*Exercise description*
Copy out the items word for word, from the line with "Question: Can you confirm if matte" to the line with "The black leather jacket at center is located", including both of those lines.
-- Begin --
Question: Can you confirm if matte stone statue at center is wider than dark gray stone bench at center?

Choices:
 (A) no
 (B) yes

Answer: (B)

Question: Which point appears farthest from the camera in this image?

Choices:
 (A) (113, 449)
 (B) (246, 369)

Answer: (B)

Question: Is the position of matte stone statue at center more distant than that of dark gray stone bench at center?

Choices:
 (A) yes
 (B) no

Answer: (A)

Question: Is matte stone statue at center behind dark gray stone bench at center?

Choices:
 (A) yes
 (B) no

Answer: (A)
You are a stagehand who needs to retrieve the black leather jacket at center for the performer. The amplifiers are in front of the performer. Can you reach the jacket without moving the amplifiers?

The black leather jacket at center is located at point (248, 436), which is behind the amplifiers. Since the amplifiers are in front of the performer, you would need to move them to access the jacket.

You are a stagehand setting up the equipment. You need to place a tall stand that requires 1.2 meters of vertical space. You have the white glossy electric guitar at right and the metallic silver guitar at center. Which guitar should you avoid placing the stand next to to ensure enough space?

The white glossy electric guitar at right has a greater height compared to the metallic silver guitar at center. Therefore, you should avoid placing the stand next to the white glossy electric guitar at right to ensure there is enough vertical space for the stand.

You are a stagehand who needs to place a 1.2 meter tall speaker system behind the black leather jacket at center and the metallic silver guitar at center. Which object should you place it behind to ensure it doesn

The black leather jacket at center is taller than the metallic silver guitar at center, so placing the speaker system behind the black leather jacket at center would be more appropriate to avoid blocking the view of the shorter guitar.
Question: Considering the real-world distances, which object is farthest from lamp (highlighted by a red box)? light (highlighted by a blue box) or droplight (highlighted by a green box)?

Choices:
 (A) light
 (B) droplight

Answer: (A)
-- End --
-- Begin --
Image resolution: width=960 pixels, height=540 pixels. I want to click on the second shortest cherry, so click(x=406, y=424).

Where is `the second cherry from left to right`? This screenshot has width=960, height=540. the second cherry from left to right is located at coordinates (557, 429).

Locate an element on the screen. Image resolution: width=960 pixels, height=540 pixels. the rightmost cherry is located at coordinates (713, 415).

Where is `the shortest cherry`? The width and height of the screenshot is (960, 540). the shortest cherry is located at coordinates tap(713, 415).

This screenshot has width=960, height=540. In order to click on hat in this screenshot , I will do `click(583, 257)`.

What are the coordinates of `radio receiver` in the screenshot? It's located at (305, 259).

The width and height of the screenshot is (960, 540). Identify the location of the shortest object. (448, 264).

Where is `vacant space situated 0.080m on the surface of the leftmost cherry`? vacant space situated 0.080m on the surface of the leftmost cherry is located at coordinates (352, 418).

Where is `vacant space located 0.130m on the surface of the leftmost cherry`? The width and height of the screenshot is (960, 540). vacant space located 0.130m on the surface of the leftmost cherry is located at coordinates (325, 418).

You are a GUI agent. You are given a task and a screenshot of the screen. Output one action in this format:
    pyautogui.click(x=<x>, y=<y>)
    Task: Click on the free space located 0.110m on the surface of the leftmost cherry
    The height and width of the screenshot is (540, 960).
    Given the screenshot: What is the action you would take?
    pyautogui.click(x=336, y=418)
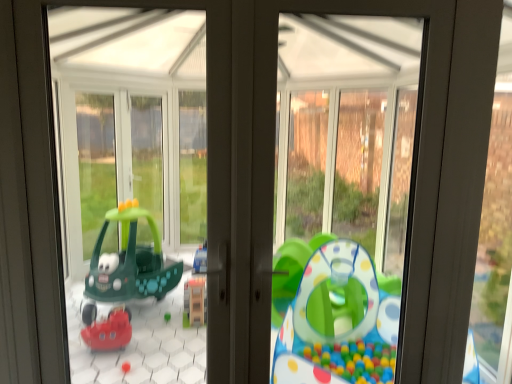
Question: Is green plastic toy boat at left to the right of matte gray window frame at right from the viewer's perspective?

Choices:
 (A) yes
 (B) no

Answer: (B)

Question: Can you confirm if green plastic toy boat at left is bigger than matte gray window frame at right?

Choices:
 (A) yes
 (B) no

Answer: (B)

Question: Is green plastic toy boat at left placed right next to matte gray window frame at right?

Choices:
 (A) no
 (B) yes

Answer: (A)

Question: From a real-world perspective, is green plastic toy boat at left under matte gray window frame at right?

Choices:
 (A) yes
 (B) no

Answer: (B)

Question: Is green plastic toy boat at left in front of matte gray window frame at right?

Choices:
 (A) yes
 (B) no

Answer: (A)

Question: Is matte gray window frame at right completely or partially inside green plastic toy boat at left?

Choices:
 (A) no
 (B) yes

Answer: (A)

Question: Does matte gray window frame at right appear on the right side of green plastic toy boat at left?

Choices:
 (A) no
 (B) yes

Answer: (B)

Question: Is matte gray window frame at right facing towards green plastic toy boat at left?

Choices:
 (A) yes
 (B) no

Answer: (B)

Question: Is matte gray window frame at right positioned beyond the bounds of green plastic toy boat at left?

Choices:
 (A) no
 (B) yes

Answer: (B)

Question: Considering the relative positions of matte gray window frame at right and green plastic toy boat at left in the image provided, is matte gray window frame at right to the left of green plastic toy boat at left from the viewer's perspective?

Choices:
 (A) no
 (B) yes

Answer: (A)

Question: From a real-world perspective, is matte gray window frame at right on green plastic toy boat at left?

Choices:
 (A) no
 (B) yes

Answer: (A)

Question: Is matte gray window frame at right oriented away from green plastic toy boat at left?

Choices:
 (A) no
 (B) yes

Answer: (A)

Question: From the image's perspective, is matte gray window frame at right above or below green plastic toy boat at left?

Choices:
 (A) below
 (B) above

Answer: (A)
-- End --
*Written solution*
Question: Can you confirm if matte stone statue at center is wider than dark gray stone bench at center?

Choices:
 (A) no
 (B) yes

Answer: (B)

Question: Which point appears farthest from the camera in this image?

Choices:
 (A) (113, 449)
 (B) (246, 369)

Answer: (B)

Question: Is the position of matte stone statue at center more distant than that of dark gray stone bench at center?

Choices:
 (A) yes
 (B) no

Answer: (A)

Question: Is matte stone statue at center behind dark gray stone bench at center?

Choices:
 (A) yes
 (B) no

Answer: (A)
You are a stagehand who needs to retrieve the black leather jacket at center for the performer. The amplifiers are in front of the performer. Can you reach the jacket without moving the amplifiers?

The black leather jacket at center is located at point (248, 436), which is behind the amplifiers. Since the amplifiers are in front of the performer, you would need to move them to access the jacket.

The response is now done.